-- WORK TO COMPLETE --
Copy the records below in full and leave every image out of the copy.

-.-.-

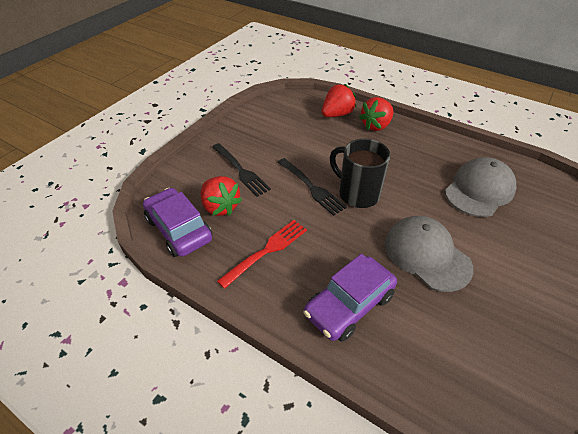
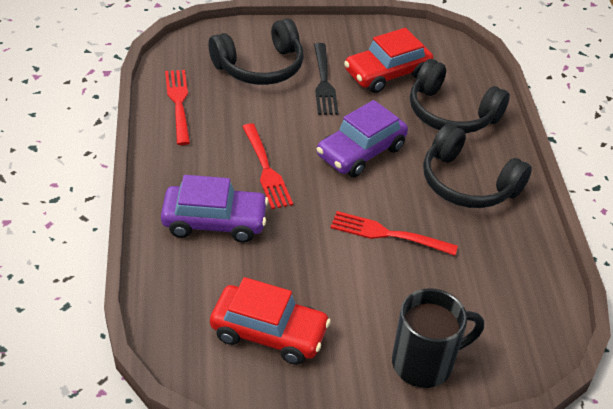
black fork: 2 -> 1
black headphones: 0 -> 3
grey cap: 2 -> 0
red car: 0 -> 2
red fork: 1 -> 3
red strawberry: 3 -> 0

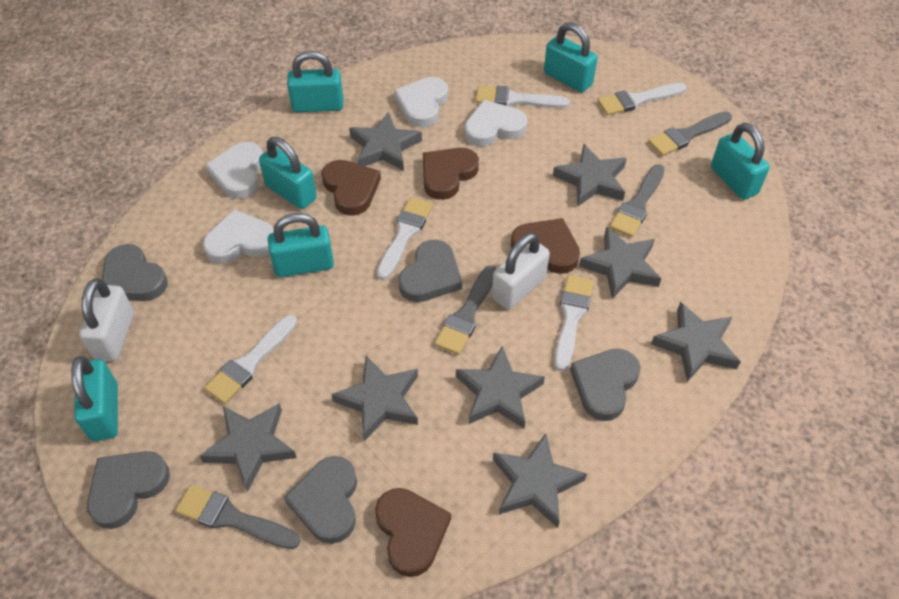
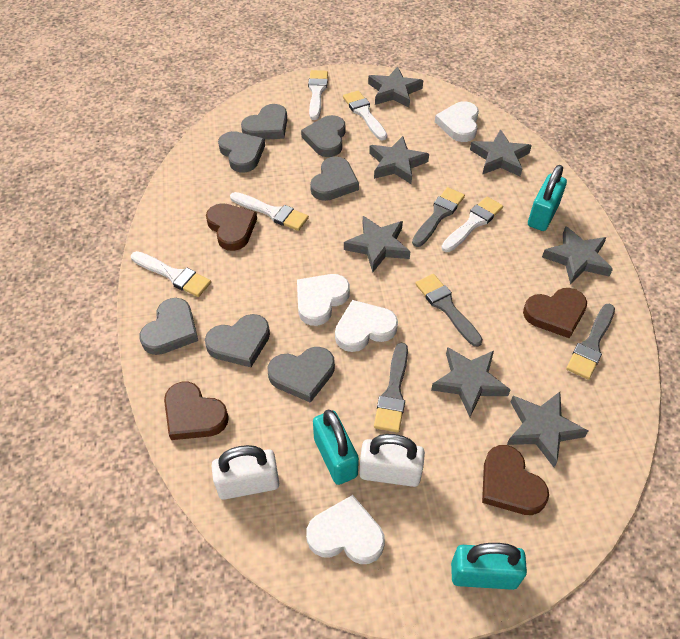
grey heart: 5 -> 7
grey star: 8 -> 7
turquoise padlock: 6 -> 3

-.-.-

-- ANSWER TO THE EXERCISE --
black fork: 2 -> 1
black headphones: 0 -> 3
grey cap: 2 -> 0
red car: 0 -> 2
red fork: 1 -> 3
red strawberry: 3 -> 0

grey heart: 5 -> 7
grey star: 8 -> 7
turquoise padlock: 6 -> 3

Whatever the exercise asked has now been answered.